## [What to do]
Set down exactly the lines in the records below that run from the line with "MIC2: KY-038 -> MAX4466" to the line with "POT pin VCC: GND -> 5V", inclusive, and nothing more.

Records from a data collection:
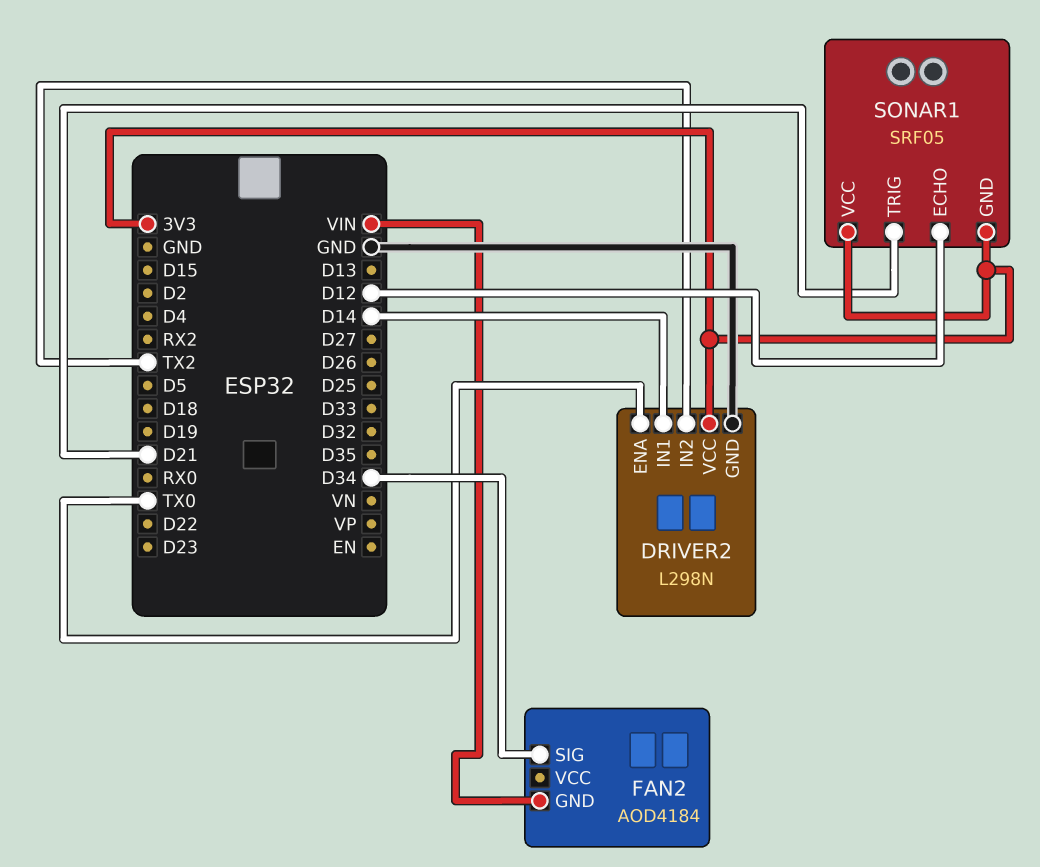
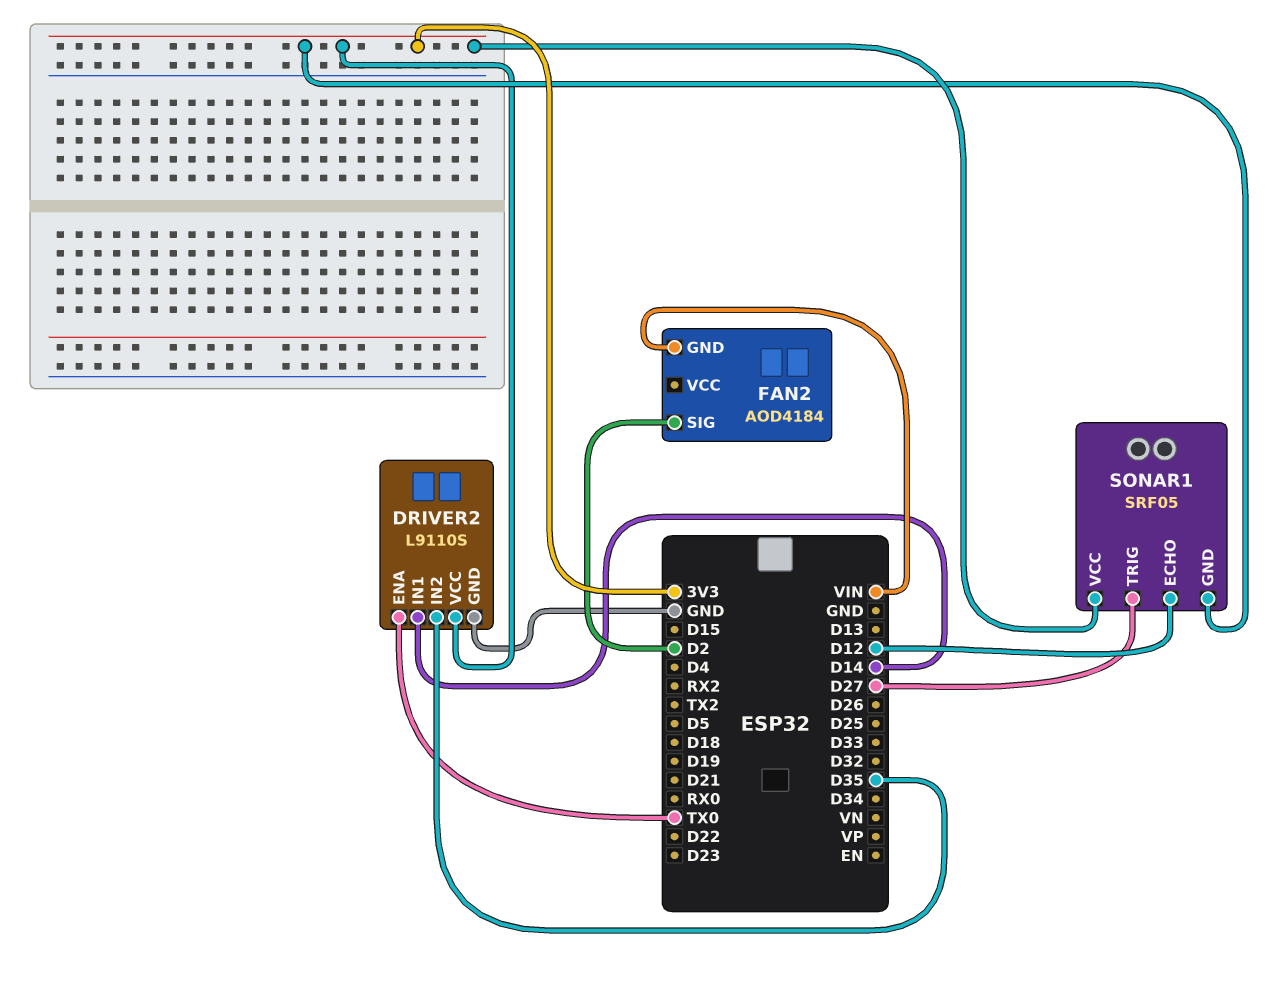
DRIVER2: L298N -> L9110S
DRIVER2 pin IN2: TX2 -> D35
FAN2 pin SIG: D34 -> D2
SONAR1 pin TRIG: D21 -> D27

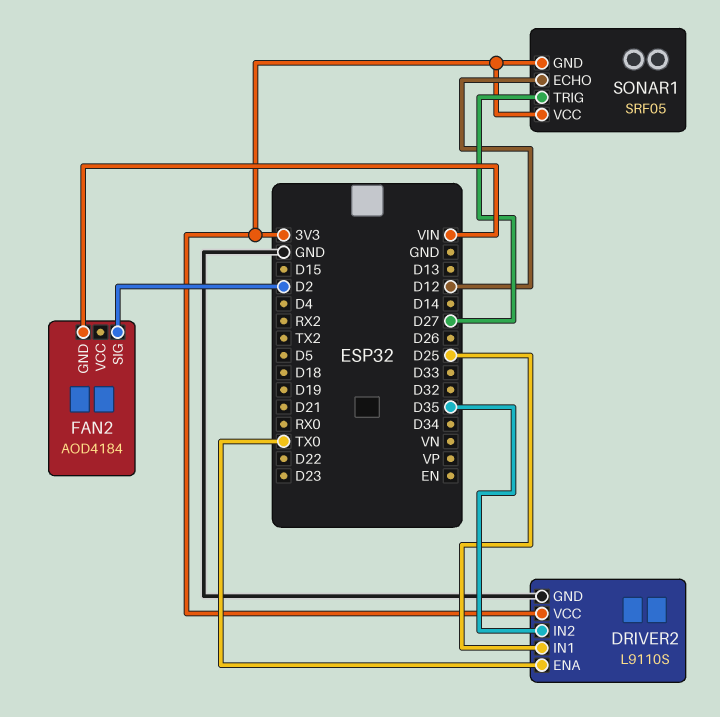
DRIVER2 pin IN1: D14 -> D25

---

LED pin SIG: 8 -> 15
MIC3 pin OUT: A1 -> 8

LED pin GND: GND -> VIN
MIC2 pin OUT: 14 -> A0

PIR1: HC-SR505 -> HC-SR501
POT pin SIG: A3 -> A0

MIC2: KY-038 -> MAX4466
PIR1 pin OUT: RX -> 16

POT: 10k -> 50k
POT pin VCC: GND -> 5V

## [Answer for the task]
MIC2: KY-038 -> MAX4466
PIR1 pin OUT: RX -> 16

POT: 10k -> 50k
POT pin VCC: GND -> 5V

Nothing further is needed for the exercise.